▶ **PROBLEM**
Below are the entries to work from; restate word for word the portion that opens with the line containing "warehouse.py: [128,204,464,336] ->" and closes with the line containing "Chat with Vinícius: [322,424,638,647]", keeping both.

━━━━━ EXERCISE INPUTS ━━━━━

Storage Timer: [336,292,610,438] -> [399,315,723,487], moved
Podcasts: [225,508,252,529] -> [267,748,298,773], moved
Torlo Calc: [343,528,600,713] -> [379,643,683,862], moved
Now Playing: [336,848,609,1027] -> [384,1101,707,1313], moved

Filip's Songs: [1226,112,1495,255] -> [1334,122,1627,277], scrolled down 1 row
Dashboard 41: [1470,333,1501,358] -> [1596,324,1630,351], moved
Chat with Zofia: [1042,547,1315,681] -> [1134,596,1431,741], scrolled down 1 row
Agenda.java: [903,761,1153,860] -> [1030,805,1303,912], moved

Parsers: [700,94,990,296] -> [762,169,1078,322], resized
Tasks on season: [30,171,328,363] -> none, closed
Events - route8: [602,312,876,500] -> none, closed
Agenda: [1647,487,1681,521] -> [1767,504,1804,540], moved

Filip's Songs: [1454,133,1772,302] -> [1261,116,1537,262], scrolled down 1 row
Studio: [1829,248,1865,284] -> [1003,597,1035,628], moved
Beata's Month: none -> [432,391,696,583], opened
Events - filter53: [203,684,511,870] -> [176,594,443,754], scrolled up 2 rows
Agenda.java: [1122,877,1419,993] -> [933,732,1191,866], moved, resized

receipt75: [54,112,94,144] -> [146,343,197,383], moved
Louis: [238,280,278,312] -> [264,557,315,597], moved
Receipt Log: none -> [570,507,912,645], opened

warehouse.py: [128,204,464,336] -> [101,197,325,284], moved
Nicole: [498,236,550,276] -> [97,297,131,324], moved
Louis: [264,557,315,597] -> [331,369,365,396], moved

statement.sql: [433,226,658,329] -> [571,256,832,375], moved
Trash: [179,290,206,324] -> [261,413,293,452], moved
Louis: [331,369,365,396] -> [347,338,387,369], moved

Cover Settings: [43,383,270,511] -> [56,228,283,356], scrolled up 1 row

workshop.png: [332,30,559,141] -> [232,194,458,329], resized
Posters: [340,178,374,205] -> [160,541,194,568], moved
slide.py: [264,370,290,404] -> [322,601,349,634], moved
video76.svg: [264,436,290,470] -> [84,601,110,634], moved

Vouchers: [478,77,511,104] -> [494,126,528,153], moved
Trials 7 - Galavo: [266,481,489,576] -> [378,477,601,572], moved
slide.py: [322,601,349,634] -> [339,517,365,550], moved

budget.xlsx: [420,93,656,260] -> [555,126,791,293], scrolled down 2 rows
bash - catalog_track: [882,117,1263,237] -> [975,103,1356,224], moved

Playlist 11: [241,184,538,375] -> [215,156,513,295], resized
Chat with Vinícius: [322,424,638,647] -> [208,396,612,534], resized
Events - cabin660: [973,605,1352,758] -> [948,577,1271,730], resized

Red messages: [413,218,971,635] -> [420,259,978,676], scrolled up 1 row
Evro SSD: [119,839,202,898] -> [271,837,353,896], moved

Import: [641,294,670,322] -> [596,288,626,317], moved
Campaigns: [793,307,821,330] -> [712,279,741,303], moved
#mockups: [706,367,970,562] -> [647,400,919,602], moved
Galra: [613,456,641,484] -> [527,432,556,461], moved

━━━━━

▶ **EXERCISE SOLUTION**
warehouse.py: [128,204,464,336] -> [101,197,325,284], moved
Nicole: [498,236,550,276] -> [97,297,131,324], moved
Louis: [264,557,315,597] -> [331,369,365,396], moved

statement.sql: [433,226,658,329] -> [571,256,832,375], moved
Trash: [179,290,206,324] -> [261,413,293,452], moved
Louis: [331,369,365,396] -> [347,338,387,369], moved

Cover Settings: [43,383,270,511] -> [56,228,283,356], scrolled up 1 row

workshop.png: [332,30,559,141] -> [232,194,458,329], resized
Posters: [340,178,374,205] -> [160,541,194,568], moved
slide.py: [264,370,290,404] -> [322,601,349,634], moved
video76.svg: [264,436,290,470] -> [84,601,110,634], moved

Vouchers: [478,77,511,104] -> [494,126,528,153], moved
Trials 7 - Galavo: [266,481,489,576] -> [378,477,601,572], moved
slide.py: [322,601,349,634] -> [339,517,365,550], moved

budget.xlsx: [420,93,656,260] -> [555,126,791,293], scrolled down 2 rows
bash - catalog_track: [882,117,1263,237] -> [975,103,1356,224], moved

Playlist 11: [241,184,538,375] -> [215,156,513,295], resized
Chat with Vinícius: [322,424,638,647] -> [208,396,612,534], resized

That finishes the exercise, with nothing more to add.